── INFORMATION SUPPLIED

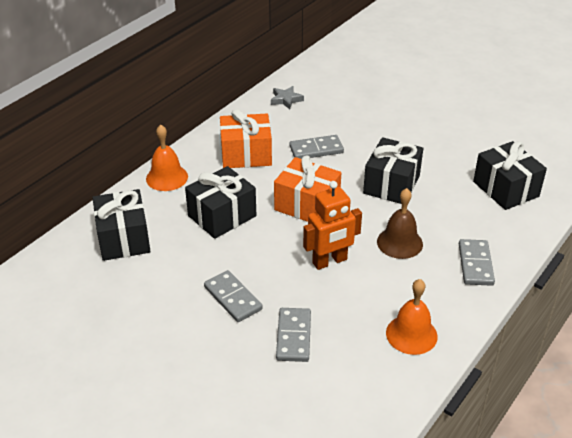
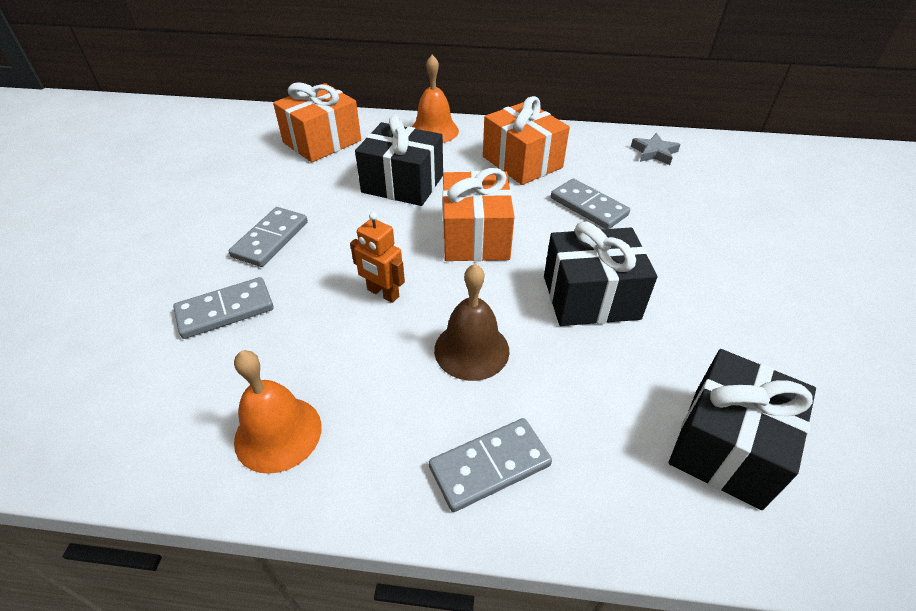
camera: 60 degrees right, 5 degrees up
(124, 238) = (322, 141): black gift -> orange gift
(330, 261) = (383, 293): orange robot -> orange robot, size x0.67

────

DIRECTIONS: Repeat every line above exactly, minus the pictures.

THE ANSWER:
camera: 60 degrees right, 5 degrees up
(124, 238) = (322, 141): black gift -> orange gift
(330, 261) = (383, 293): orange robot -> orange robot, size x0.67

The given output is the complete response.